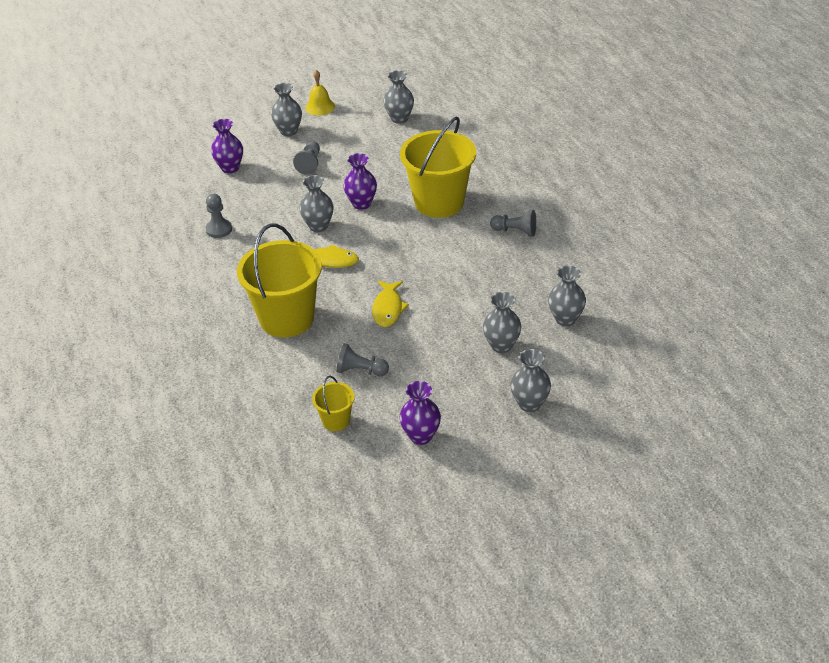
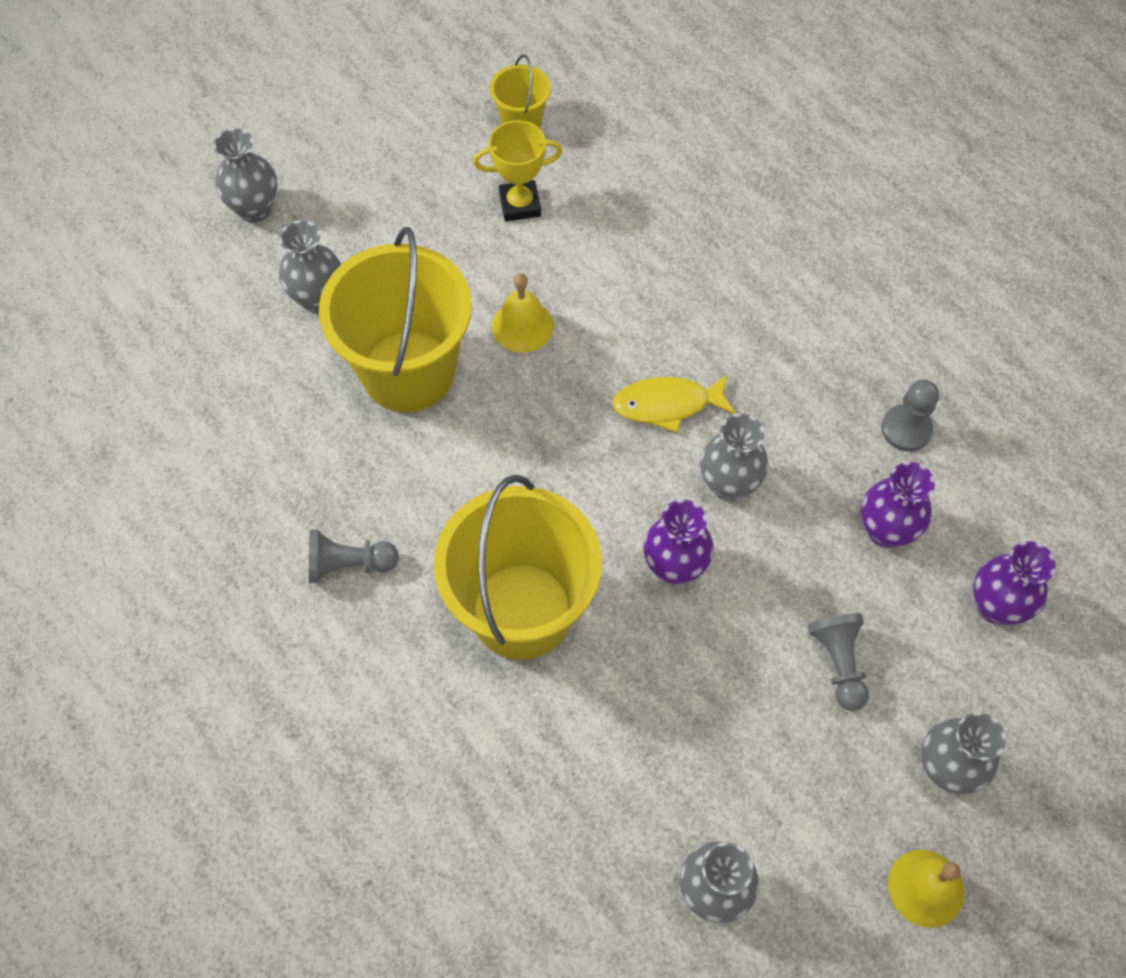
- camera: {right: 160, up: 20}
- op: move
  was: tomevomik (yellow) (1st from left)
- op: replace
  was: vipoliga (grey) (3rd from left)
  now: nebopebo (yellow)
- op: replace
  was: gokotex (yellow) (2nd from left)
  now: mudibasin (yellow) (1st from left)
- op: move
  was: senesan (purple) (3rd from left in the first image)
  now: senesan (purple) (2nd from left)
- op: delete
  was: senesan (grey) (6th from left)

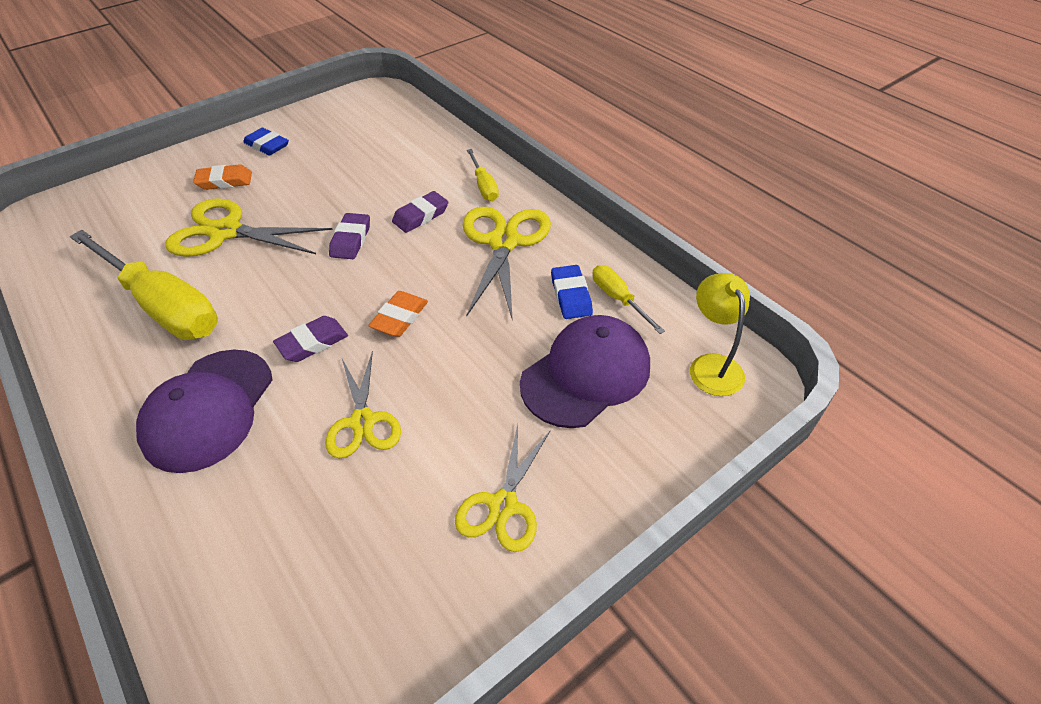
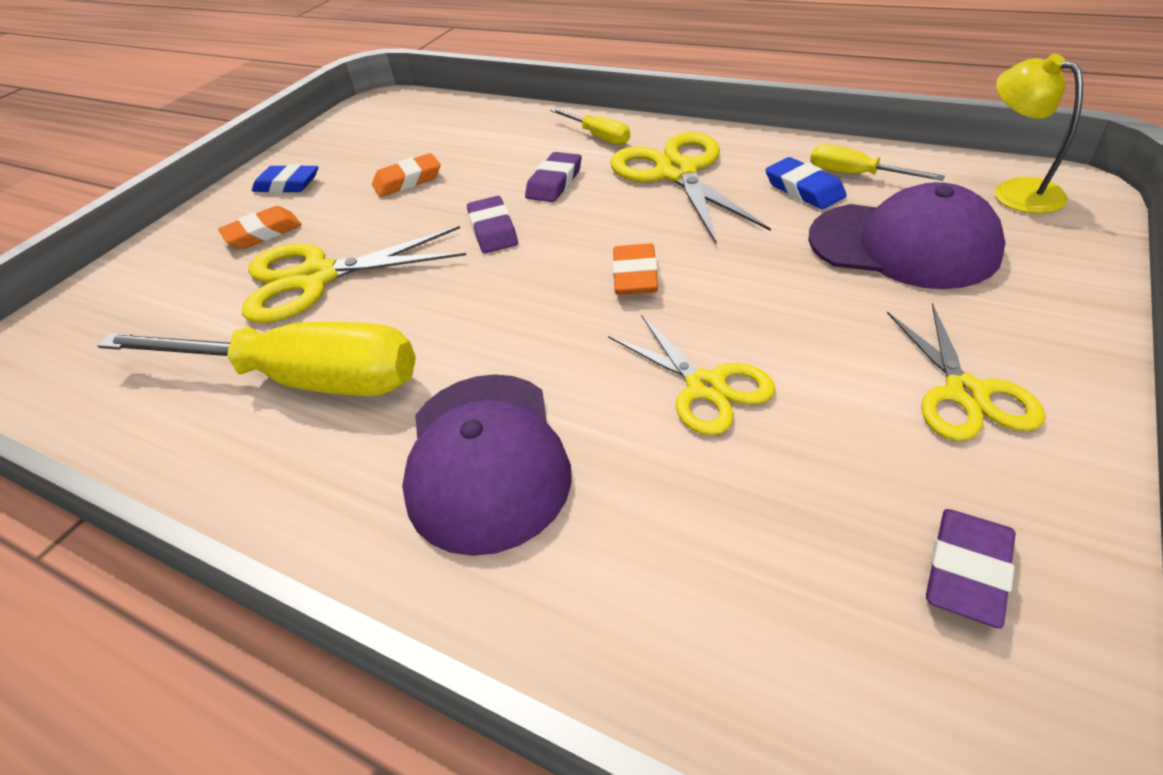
- camera: {right: -20, up: -5}
- op: insert
  now:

══════════════════════════════

> Work order: All lines from the one containing "now: nebopebo (yellow)" through the end of the data are to be restated exactly, with nothing else and without the pictures.

> Response below:
  now: nebopebo (yellow)
- op: replace
  was: gokotex (yellow) (2nd from left)
  now: mudibasin (yellow) (1st from left)
- op: move
  was: senesan (purple) (3rd from left in the first image)
  now: senesan (purple) (2nd from left)
- op: delete
  was: senesan (grey) (6th from left)

- camera: {right: -20, up: -5}
- op: insert
  now:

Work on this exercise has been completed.